• [WORK INSTRUCTION]
Each line below must be reproduced exactly as it stands. Pictures stay out of the copy.

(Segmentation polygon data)
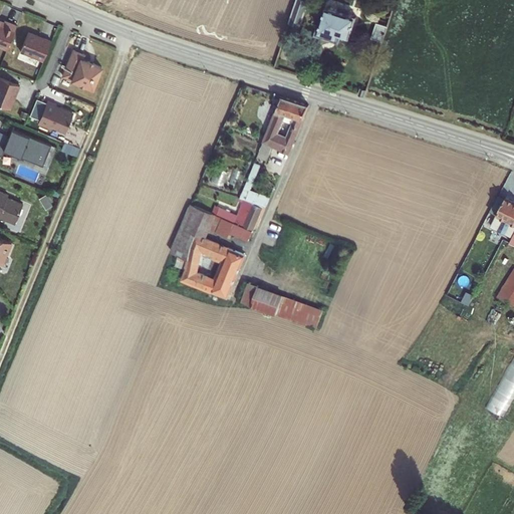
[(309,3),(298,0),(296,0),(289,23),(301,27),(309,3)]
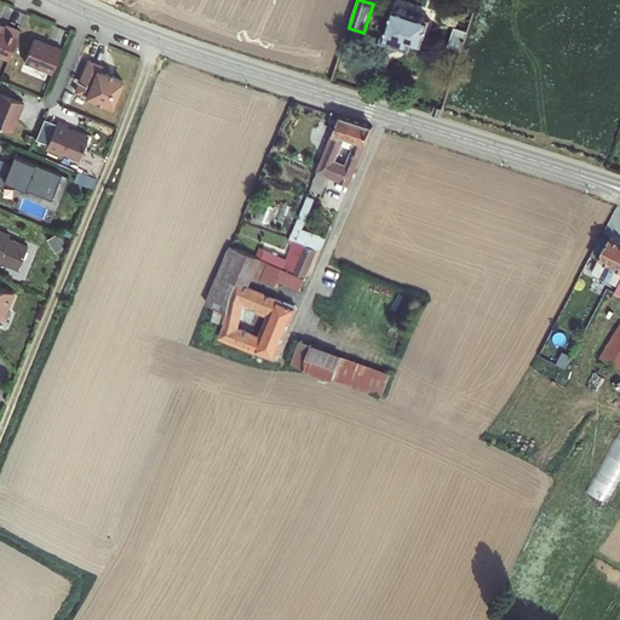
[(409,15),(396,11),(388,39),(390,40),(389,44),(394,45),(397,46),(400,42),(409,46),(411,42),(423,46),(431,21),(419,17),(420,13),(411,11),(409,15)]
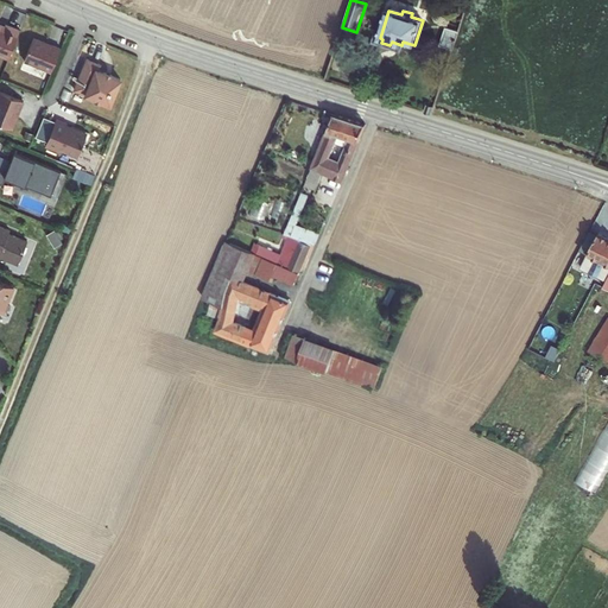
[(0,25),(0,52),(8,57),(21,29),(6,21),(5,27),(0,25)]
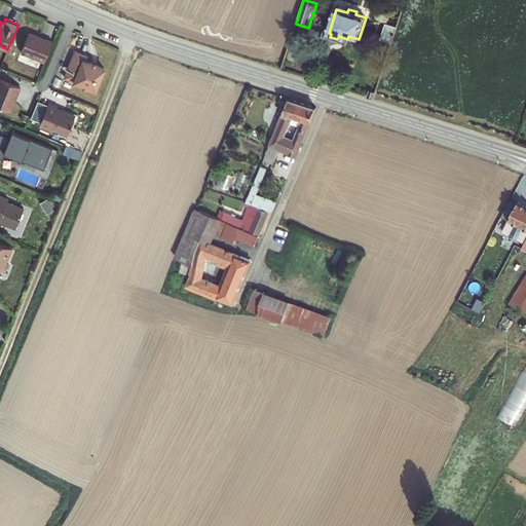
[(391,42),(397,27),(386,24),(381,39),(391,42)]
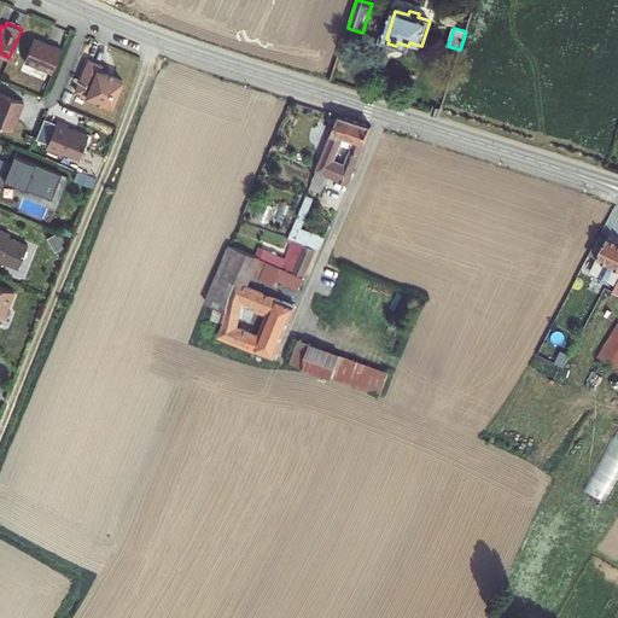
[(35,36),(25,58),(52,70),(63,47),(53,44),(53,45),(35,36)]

• [YOUR SOLUTION]
[(309,3),(298,0),(296,0),(289,23),(301,27),(309,3)]
[(409,15),(396,11),(388,39),(390,40),(389,44),(394,45),(397,46),(400,42),(409,46),(411,42),(423,46),(431,21),(419,17),(420,13),(411,11),(409,15)]
[(0,25),(0,52),(8,57),(21,29),(6,21),(5,27),(0,25)]
[(391,42),(397,27),(386,24),(381,39),(391,42)]
[(35,36),(25,58),(52,70),(63,47),(53,44),(53,45),(35,36)]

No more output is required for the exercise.